> _What you have to do_
Rewrite the records below, replacing "point_idx" with "point_id" and leaving everything else unchanged. Omit the pictures from your answer.

> _Records supplied_
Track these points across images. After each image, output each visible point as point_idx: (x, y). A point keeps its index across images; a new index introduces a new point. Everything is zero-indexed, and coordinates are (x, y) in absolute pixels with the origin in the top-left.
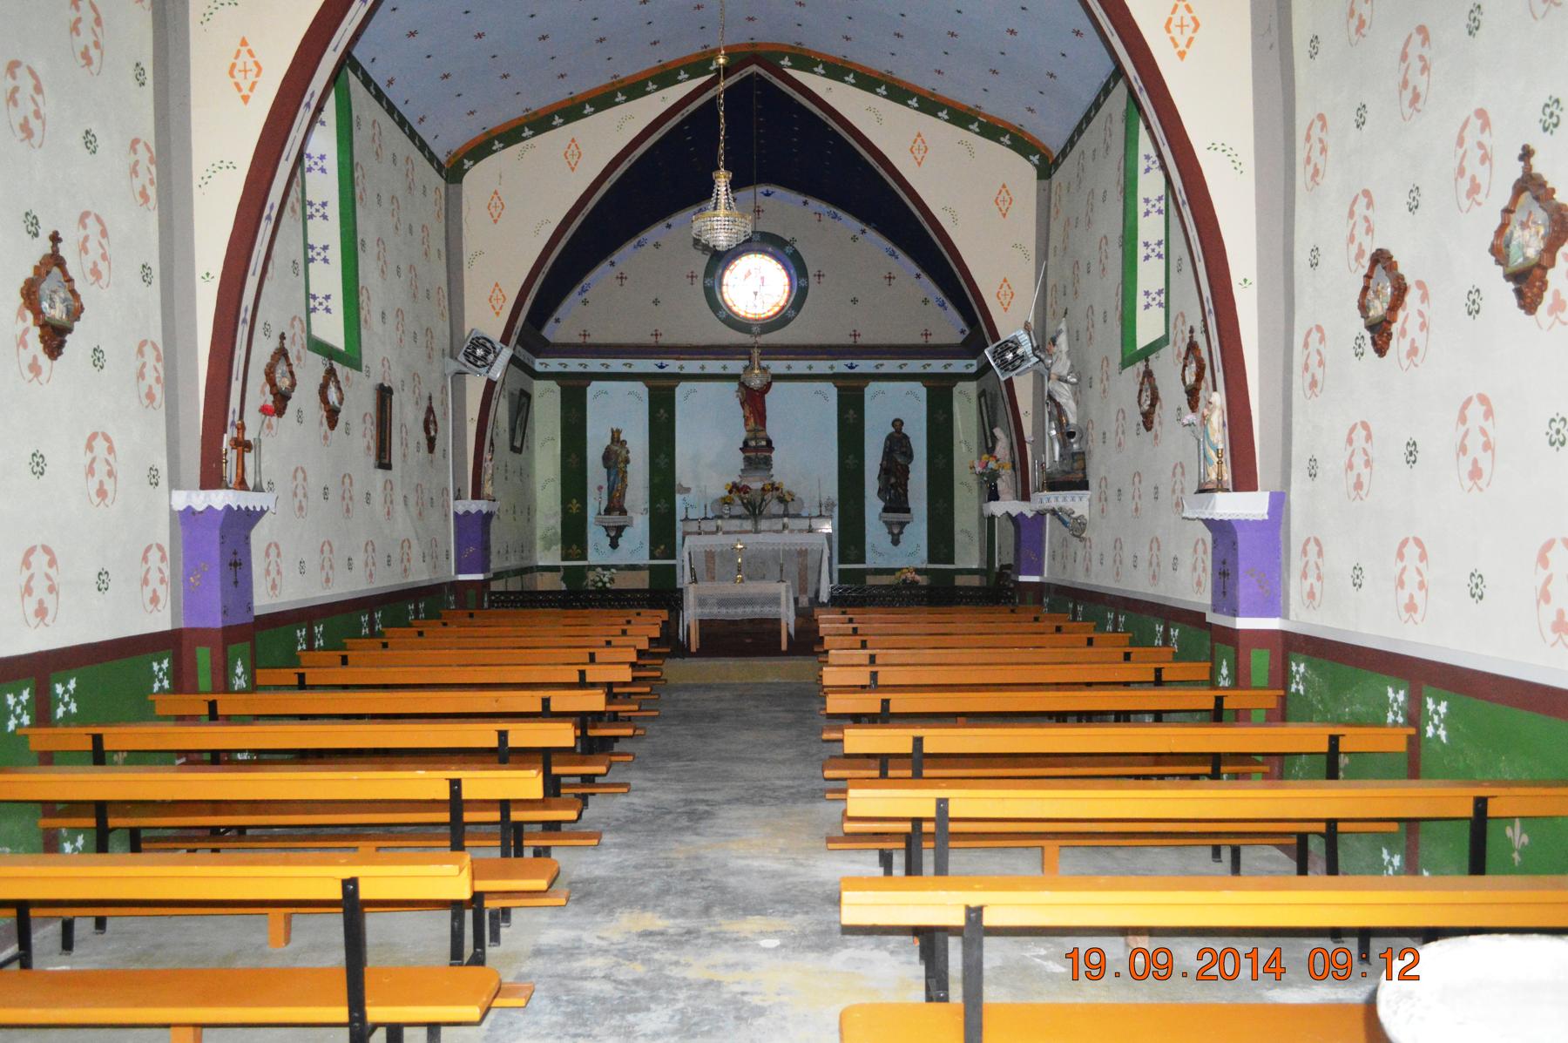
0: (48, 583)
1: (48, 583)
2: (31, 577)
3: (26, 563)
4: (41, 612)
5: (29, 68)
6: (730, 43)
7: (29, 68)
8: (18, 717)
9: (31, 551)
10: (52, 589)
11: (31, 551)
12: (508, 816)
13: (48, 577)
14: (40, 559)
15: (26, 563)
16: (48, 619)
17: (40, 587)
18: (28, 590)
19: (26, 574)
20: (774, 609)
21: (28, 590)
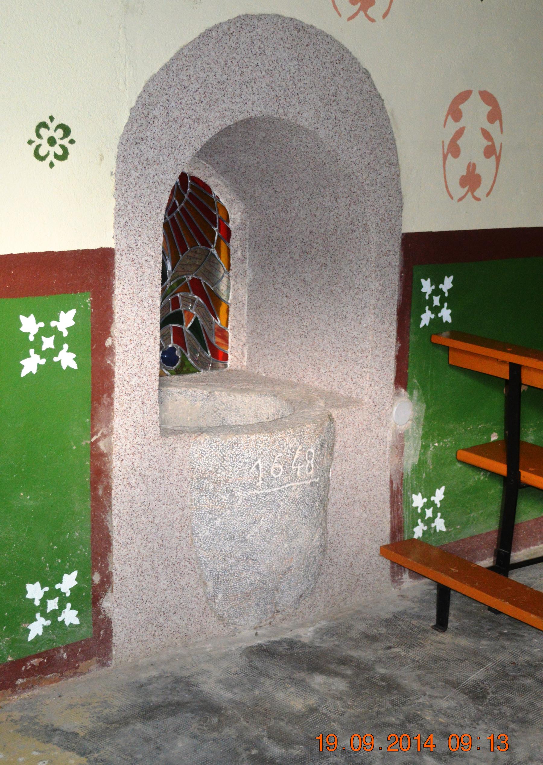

> _Problem solution_
Track these points across images. After each image, output each visible point as point_id: (x, y). A point keeps its index across images; a new index introduces a new point. Everything is zero-indexed, and coordinates are (x, y) in absolute pixels with the origin in the top-left.
0: (48, 583)
1: (48, 583)
2: (31, 577)
3: (26, 563)
4: (41, 612)
5: (29, 68)
6: (730, 43)
7: (29, 68)
8: (18, 717)
9: (31, 551)
10: (52, 589)
11: (31, 551)
12: (508, 816)
13: (48, 577)
14: (40, 559)
15: (26, 563)
16: (48, 619)
17: (40, 587)
18: (28, 590)
19: (26, 574)
20: (774, 609)
21: (28, 590)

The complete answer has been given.